Reproduce each of the rows below word for word, in the order given.

• **RAW RECORDS**
## Start

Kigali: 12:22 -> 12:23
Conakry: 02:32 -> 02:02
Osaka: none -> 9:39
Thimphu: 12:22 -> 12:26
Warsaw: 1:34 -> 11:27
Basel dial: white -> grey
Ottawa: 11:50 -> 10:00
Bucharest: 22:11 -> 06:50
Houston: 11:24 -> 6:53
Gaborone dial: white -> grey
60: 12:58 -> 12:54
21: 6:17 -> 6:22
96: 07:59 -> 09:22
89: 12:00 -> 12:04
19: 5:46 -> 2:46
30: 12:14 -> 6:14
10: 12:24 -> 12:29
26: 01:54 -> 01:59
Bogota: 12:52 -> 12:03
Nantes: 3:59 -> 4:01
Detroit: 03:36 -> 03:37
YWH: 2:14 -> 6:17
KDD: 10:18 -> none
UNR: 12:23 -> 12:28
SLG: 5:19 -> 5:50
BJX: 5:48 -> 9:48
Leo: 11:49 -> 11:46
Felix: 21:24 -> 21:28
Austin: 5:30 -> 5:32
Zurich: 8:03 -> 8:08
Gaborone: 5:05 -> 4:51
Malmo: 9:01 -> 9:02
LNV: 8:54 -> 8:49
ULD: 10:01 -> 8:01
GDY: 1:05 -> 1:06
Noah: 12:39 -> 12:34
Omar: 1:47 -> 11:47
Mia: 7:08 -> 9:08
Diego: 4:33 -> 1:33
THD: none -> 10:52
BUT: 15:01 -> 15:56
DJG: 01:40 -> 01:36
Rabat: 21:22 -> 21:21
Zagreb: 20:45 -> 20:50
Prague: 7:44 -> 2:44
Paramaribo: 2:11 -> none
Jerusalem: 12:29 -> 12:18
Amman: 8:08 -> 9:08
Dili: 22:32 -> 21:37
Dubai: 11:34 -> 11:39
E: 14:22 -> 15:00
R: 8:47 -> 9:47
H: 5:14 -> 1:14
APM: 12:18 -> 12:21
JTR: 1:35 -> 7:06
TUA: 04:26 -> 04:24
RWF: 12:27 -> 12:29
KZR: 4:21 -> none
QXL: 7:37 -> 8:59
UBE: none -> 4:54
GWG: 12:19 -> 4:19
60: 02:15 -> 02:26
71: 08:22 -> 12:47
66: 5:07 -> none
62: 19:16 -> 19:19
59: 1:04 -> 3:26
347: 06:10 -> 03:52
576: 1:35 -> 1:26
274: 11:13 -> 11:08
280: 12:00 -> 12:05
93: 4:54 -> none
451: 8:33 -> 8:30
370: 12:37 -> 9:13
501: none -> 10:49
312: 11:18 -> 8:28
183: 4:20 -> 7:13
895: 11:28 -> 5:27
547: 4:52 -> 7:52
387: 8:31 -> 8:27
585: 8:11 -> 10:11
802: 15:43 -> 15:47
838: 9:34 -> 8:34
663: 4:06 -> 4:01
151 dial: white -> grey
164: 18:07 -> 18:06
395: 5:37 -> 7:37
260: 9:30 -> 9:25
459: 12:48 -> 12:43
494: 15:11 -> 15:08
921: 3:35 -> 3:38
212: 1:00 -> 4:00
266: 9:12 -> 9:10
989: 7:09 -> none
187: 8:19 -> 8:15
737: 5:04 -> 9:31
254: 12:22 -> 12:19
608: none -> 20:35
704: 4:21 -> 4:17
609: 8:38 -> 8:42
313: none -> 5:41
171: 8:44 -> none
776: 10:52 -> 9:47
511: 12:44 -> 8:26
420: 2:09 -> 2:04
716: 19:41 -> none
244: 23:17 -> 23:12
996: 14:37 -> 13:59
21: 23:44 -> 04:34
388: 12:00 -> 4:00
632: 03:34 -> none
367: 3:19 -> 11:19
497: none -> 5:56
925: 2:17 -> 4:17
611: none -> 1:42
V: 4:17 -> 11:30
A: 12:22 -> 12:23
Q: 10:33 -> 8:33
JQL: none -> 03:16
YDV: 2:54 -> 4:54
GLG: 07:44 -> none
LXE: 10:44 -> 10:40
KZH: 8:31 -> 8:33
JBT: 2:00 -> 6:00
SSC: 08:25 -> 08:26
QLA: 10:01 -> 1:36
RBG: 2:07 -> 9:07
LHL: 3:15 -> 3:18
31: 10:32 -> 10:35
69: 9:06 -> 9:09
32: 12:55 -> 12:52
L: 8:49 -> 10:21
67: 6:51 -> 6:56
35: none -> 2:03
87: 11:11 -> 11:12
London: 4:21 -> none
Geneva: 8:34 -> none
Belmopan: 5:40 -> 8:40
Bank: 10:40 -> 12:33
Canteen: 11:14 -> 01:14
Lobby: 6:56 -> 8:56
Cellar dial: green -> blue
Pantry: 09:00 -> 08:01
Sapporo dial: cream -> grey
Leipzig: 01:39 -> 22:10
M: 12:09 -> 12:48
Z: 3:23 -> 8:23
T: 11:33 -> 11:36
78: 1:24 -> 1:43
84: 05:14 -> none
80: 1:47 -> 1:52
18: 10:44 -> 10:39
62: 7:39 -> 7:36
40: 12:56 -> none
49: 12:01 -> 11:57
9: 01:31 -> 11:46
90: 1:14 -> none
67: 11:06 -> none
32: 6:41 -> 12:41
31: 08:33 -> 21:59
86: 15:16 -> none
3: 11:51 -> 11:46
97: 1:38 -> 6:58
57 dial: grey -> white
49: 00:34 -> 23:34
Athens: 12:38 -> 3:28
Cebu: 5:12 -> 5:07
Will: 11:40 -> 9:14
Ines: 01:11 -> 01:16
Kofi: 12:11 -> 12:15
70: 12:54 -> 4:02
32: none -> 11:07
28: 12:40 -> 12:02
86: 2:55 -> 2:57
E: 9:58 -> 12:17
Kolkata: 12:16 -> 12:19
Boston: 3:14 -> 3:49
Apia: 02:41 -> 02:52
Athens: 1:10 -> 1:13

## End

• **FINAL ANSWER**
Kigali: 12:22 -> 12:23
Conakry: 02:32 -> 02:02
Osaka: none -> 9:39
Thimphu: 12:22 -> 12:26
Warsaw: 1:34 -> 11:27
Basel dial: white -> grey
Ottawa: 11:50 -> 10:00
Bucharest: 22:11 -> 06:50
Houston: 11:24 -> 6:53
Gaborone dial: white -> grey
60: 12:58 -> 12:54
21: 6:17 -> 6:22
96: 07:59 -> 09:22
89: 12:00 -> 12:04
19: 5:46 -> 2:46
30: 12:14 -> 6:14
10: 12:24 -> 12:29
26: 01:54 -> 01:59
Bogota: 12:52 -> 12:03
Nantes: 3:59 -> 4:01
Detroit: 03:36 -> 03:37
YWH: 2:14 -> 6:17
KDD: 10:18 -> none
UNR: 12:23 -> 12:28
SLG: 5:19 -> 5:50
BJX: 5:48 -> 9:48
Leo: 11:49 -> 11:46
Felix: 21:24 -> 21:28
Austin: 5:30 -> 5:32
Zurich: 8:03 -> 8:08
Gaborone: 5:05 -> 4:51
Malmo: 9:01 -> 9:02
LNV: 8:54 -> 8:49
ULD: 10:01 -> 8:01
GDY: 1:05 -> 1:06
Noah: 12:39 -> 12:34
Omar: 1:47 -> 11:47
Mia: 7:08 -> 9:08
Diego: 4:33 -> 1:33
THD: none -> 10:52
BUT: 15:01 -> 15:56
DJG: 01:40 -> 01:36
Rabat: 21:22 -> 21:21
Zagreb: 20:45 -> 20:50
Prague: 7:44 -> 2:44
Paramaribo: 2:11 -> none
Jerusalem: 12:29 -> 12:18
Amman: 8:08 -> 9:08
Dili: 22:32 -> 21:37
Dubai: 11:34 -> 11:39
E: 14:22 -> 15:00
R: 8:47 -> 9:47
H: 5:14 -> 1:14
APM: 12:18 -> 12:21
JTR: 1:35 -> 7:06
TUA: 04:26 -> 04:24
RWF: 12:27 -> 12:29
KZR: 4:21 -> none
QXL: 7:37 -> 8:59
UBE: none -> 4:54
GWG: 12:19 -> 4:19
60: 02:15 -> 02:26
71: 08:22 -> 12:47
66: 5:07 -> none
62: 19:16 -> 19:19
59: 1:04 -> 3:26
347: 06:10 -> 03:52
576: 1:35 -> 1:26
274: 11:13 -> 11:08
280: 12:00 -> 12:05
93: 4:54 -> none
451: 8:33 -> 8:30
370: 12:37 -> 9:13
501: none -> 10:49
312: 11:18 -> 8:28
183: 4:20 -> 7:13
895: 11:28 -> 5:27
547: 4:52 -> 7:52
387: 8:31 -> 8:27
585: 8:11 -> 10:11
802: 15:43 -> 15:47
838: 9:34 -> 8:34
663: 4:06 -> 4:01
151 dial: white -> grey
164: 18:07 -> 18:06
395: 5:37 -> 7:37
260: 9:30 -> 9:25
459: 12:48 -> 12:43
494: 15:11 -> 15:08
921: 3:35 -> 3:38
212: 1:00 -> 4:00
266: 9:12 -> 9:10
989: 7:09 -> none
187: 8:19 -> 8:15
737: 5:04 -> 9:31
254: 12:22 -> 12:19
608: none -> 20:35
704: 4:21 -> 4:17
609: 8:38 -> 8:42
313: none -> 5:41
171: 8:44 -> none
776: 10:52 -> 9:47
511: 12:44 -> 8:26
420: 2:09 -> 2:04
716: 19:41 -> none
244: 23:17 -> 23:12
996: 14:37 -> 13:59
21: 23:44 -> 04:34
388: 12:00 -> 4:00
632: 03:34 -> none
367: 3:19 -> 11:19
497: none -> 5:56
925: 2:17 -> 4:17
611: none -> 1:42
V: 4:17 -> 11:30
A: 12:22 -> 12:23
Q: 10:33 -> 8:33
JQL: none -> 03:16
YDV: 2:54 -> 4:54
GLG: 07:44 -> none
LXE: 10:44 -> 10:40
KZH: 8:31 -> 8:33
JBT: 2:00 -> 6:00
SSC: 08:25 -> 08:26
QLA: 10:01 -> 1:36
RBG: 2:07 -> 9:07
LHL: 3:15 -> 3:18
31: 10:32 -> 10:35
69: 9:06 -> 9:09
32: 12:55 -> 12:52
L: 8:49 -> 10:21
67: 6:51 -> 6:56
35: none -> 2:03
87: 11:11 -> 11:12
London: 4:21 -> none
Geneva: 8:34 -> none
Belmopan: 5:40 -> 8:40
Bank: 10:40 -> 12:33
Canteen: 11:14 -> 01:14
Lobby: 6:56 -> 8:56
Cellar dial: green -> blue
Pantry: 09:00 -> 08:01
Sapporo dial: cream -> grey
Leipzig: 01:39 -> 22:10
M: 12:09 -> 12:48
Z: 3:23 -> 8:23
T: 11:33 -> 11:36
78: 1:24 -> 1:43
84: 05:14 -> none
80: 1:47 -> 1:52
18: 10:44 -> 10:39
62: 7:39 -> 7:36
40: 12:56 -> none
49: 12:01 -> 11:57
9: 01:31 -> 11:46
90: 1:14 -> none
67: 11:06 -> none
32: 6:41 -> 12:41
31: 08:33 -> 21:59
86: 15:16 -> none
3: 11:51 -> 11:46
97: 1:38 -> 6:58
57 dial: grey -> white
49: 00:34 -> 23:34
Athens: 12:38 -> 3:28
Cebu: 5:12 -> 5:07
Will: 11:40 -> 9:14
Ines: 01:11 -> 01:16
Kofi: 12:11 -> 12:15
70: 12:54 -> 4:02
32: none -> 11:07
28: 12:40 -> 12:02
86: 2:55 -> 2:57
E: 9:58 -> 12:17
Kolkata: 12:16 -> 12:19
Boston: 3:14 -> 3:49
Apia: 02:41 -> 02:52
Athens: 1:10 -> 1:13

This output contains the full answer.